- MATERIAL TO PROCESS:
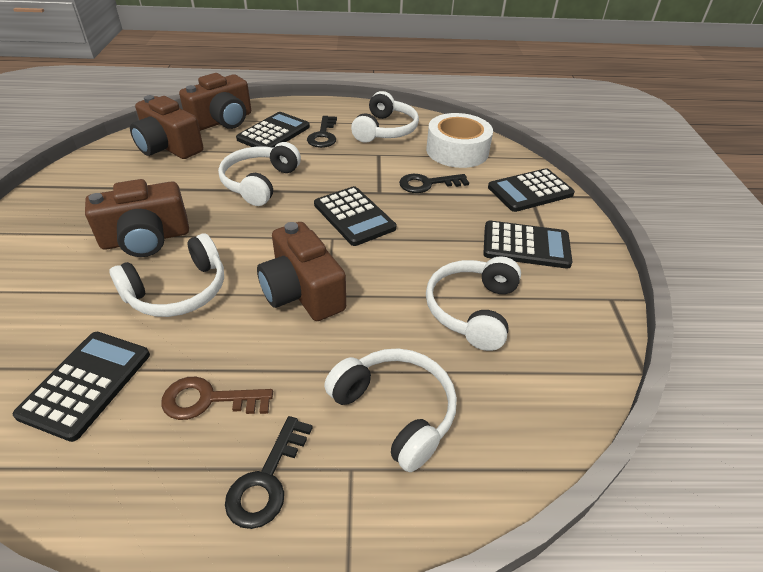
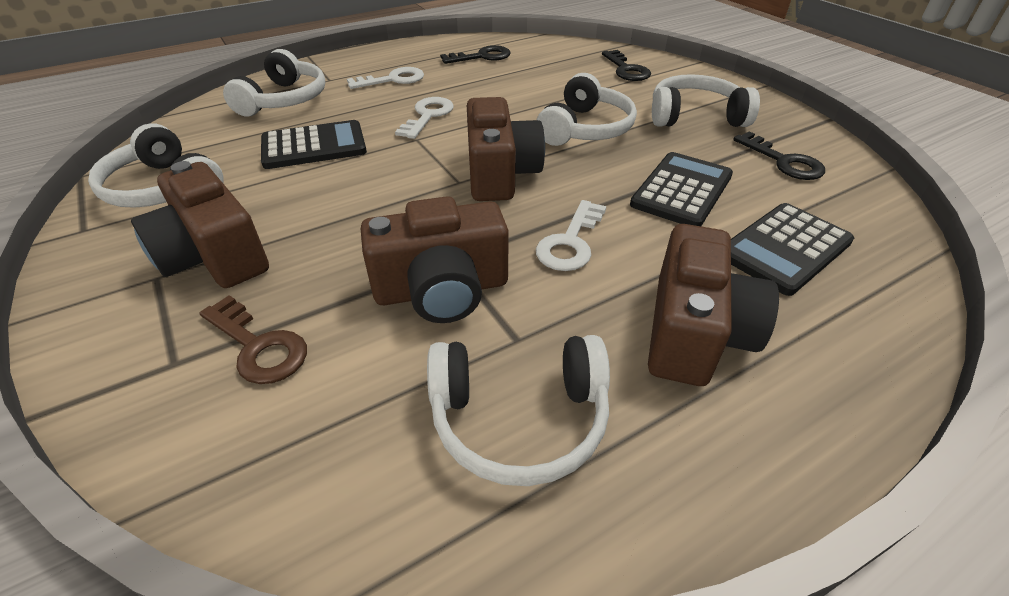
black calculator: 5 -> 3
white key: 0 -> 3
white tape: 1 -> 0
---
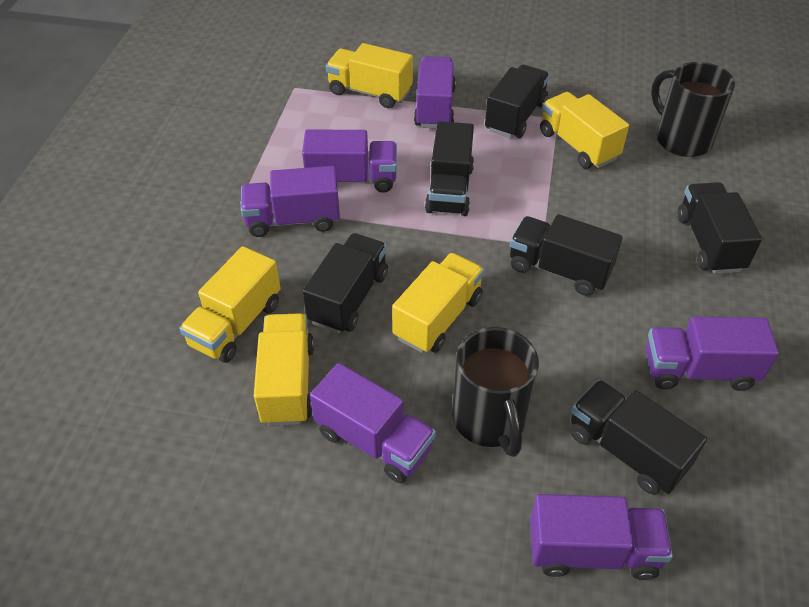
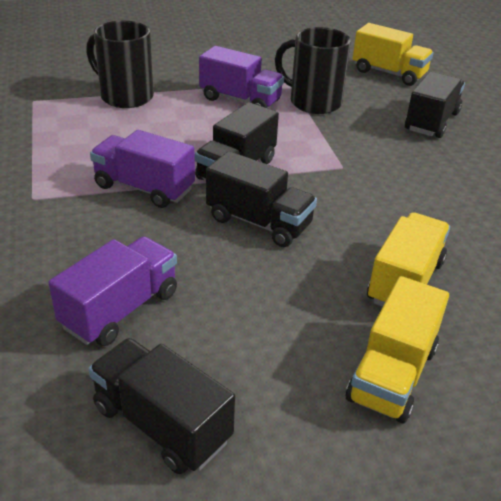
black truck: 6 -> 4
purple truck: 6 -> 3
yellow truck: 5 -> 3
...
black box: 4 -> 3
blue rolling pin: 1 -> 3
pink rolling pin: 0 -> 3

- WHAT YOU NEED TO DO:
Copy every line of the data above in which the string "black" appears.

- ANSWER SPACE:
black calculator: 5 -> 3
black truck: 6 -> 4
black box: 4 -> 3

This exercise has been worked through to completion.